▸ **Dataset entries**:
------------------------------------
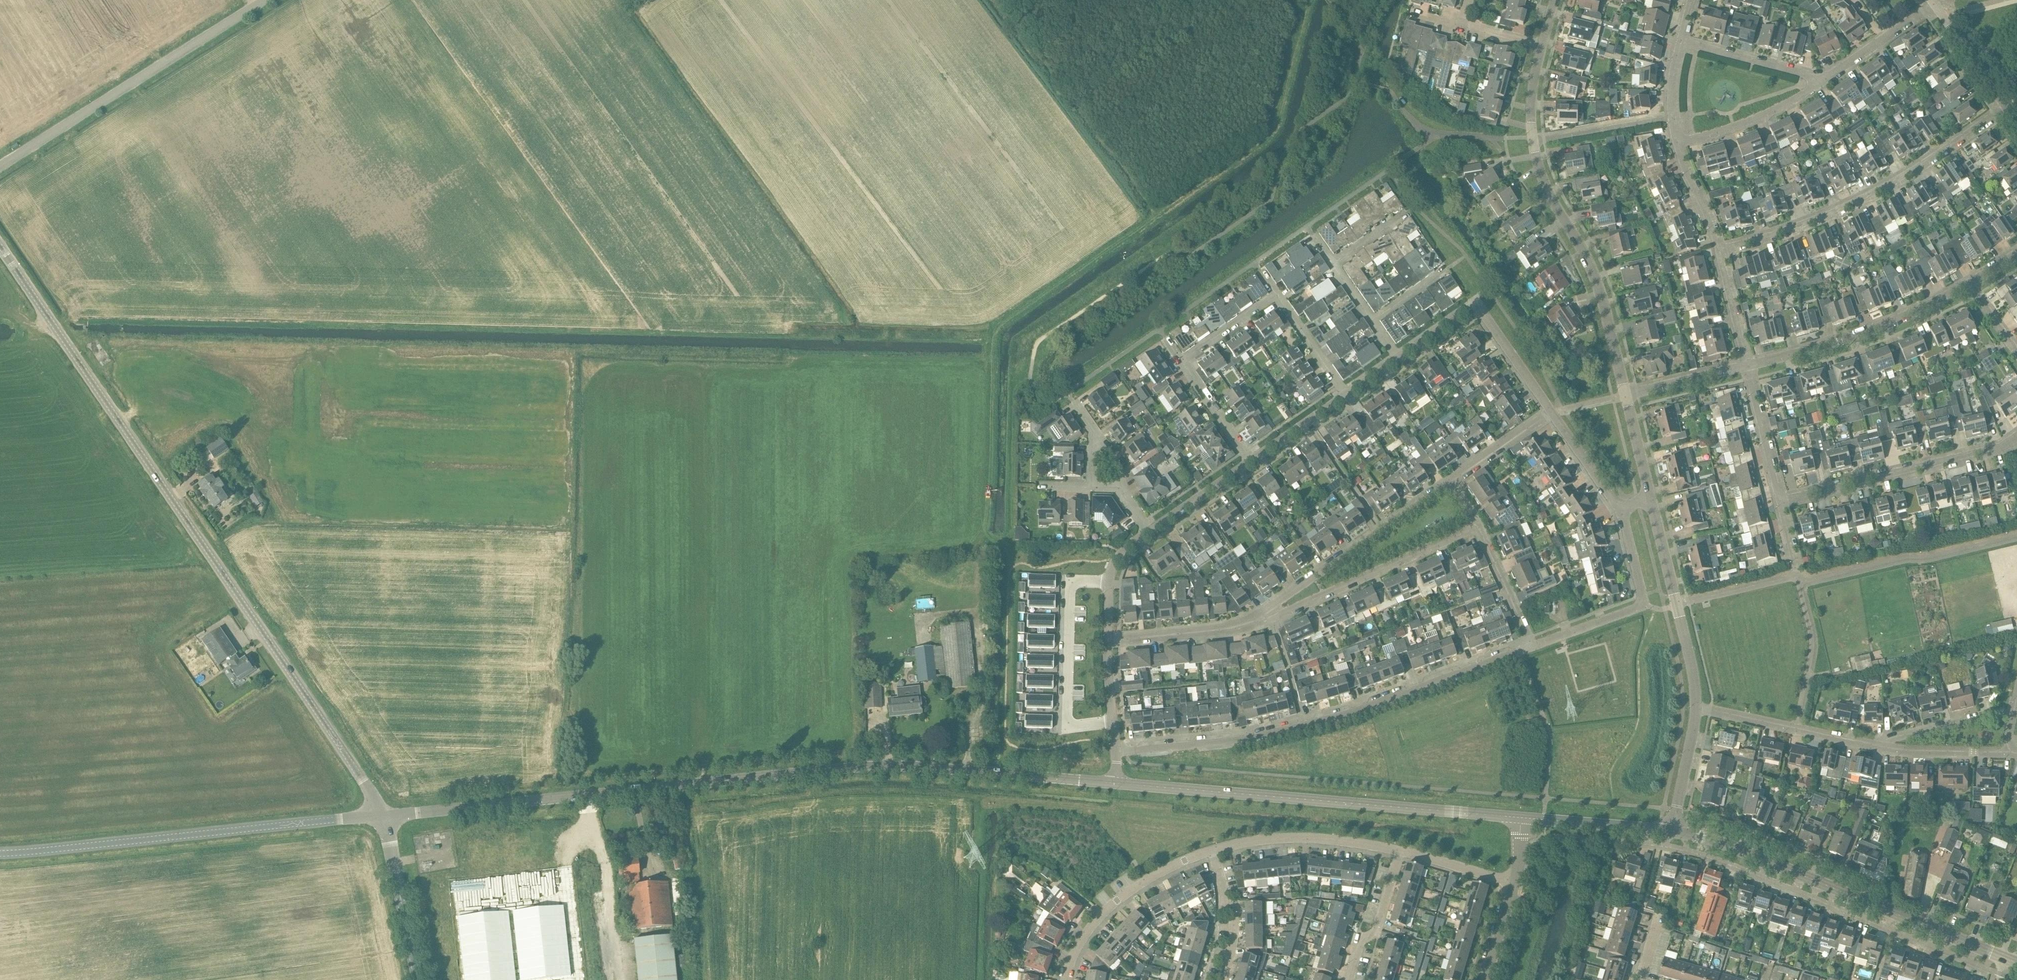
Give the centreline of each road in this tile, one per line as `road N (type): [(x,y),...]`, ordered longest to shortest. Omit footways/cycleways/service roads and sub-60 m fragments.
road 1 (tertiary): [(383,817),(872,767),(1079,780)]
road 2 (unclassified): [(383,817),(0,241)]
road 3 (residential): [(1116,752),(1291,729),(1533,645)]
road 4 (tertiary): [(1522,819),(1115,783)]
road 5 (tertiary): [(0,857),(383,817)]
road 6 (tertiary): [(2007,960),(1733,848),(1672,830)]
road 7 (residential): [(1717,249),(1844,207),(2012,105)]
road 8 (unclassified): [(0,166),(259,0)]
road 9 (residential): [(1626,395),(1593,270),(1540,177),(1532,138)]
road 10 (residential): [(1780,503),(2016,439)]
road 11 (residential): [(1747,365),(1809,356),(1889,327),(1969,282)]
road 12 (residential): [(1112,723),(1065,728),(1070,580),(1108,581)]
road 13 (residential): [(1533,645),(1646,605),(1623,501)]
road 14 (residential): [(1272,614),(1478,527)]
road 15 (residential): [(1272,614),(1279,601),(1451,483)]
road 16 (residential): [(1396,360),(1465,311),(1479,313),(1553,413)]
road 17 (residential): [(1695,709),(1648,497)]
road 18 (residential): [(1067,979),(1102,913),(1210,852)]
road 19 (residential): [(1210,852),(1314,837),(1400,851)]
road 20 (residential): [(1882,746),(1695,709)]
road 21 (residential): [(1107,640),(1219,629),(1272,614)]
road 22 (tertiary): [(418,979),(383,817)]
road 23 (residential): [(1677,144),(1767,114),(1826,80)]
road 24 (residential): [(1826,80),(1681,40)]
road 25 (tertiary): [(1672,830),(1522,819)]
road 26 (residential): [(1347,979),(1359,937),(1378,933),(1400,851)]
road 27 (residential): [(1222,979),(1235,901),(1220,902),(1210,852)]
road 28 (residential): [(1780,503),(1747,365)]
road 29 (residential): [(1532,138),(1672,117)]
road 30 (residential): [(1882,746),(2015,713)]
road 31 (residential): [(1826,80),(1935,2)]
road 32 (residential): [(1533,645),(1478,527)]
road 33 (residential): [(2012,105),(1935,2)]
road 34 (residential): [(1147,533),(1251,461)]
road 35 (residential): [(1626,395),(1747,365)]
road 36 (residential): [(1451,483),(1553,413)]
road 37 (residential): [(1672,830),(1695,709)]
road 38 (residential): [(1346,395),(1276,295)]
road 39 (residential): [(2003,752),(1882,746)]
------------------------------------
▸ **Your task**: With the pictures left out, output all the entries exactly.

▸ **Solution to this task**:
Give the centreline of each road in this tile, one per line as `road N (type): [(x,y),...]`, ordered longest to shortest. Omit footways/cycleways/service roads and sub-60 m fragments.
road 1 (tertiary): [(383,817),(872,767),(1079,780)]
road 2 (unclassified): [(383,817),(0,241)]
road 3 (residential): [(1116,752),(1291,729),(1533,645)]
road 4 (tertiary): [(1522,819),(1115,783)]
road 5 (tertiary): [(0,857),(383,817)]
road 6 (tertiary): [(2007,960),(1733,848),(1672,830)]
road 7 (residential): [(1717,249),(1844,207),(2012,105)]
road 8 (unclassified): [(0,166),(259,0)]
road 9 (residential): [(1626,395),(1593,270),(1540,177),(1532,138)]
road 10 (residential): [(1780,503),(2016,439)]
road 11 (residential): [(1747,365),(1809,356),(1889,327),(1969,282)]
road 12 (residential): [(1112,723),(1065,728),(1070,580),(1108,581)]
road 13 (residential): [(1533,645),(1646,605),(1623,501)]
road 14 (residential): [(1272,614),(1478,527)]
road 15 (residential): [(1272,614),(1279,601),(1451,483)]
road 16 (residential): [(1396,360),(1465,311),(1479,313),(1553,413)]
road 17 (residential): [(1695,709),(1648,497)]
road 18 (residential): [(1067,979),(1102,913),(1210,852)]
road 19 (residential): [(1210,852),(1314,837),(1400,851)]
road 20 (residential): [(1882,746),(1695,709)]
road 21 (residential): [(1107,640),(1219,629),(1272,614)]
road 22 (tertiary): [(418,979),(383,817)]
road 23 (residential): [(1677,144),(1767,114),(1826,80)]
road 24 (residential): [(1826,80),(1681,40)]
road 25 (tertiary): [(1672,830),(1522,819)]
road 26 (residential): [(1347,979),(1359,937),(1378,933),(1400,851)]
road 27 (residential): [(1222,979),(1235,901),(1220,902),(1210,852)]
road 28 (residential): [(1780,503),(1747,365)]
road 29 (residential): [(1532,138),(1672,117)]
road 30 (residential): [(1882,746),(2015,713)]
road 31 (residential): [(1826,80),(1935,2)]
road 32 (residential): [(1533,645),(1478,527)]
road 33 (residential): [(2012,105),(1935,2)]
road 34 (residential): [(1147,533),(1251,461)]
road 35 (residential): [(1626,395),(1747,365)]
road 36 (residential): [(1451,483),(1553,413)]
road 37 (residential): [(1672,830),(1695,709)]
road 38 (residential): [(1346,395),(1276,295)]
road 39 (residential): [(2003,752),(1882,746)]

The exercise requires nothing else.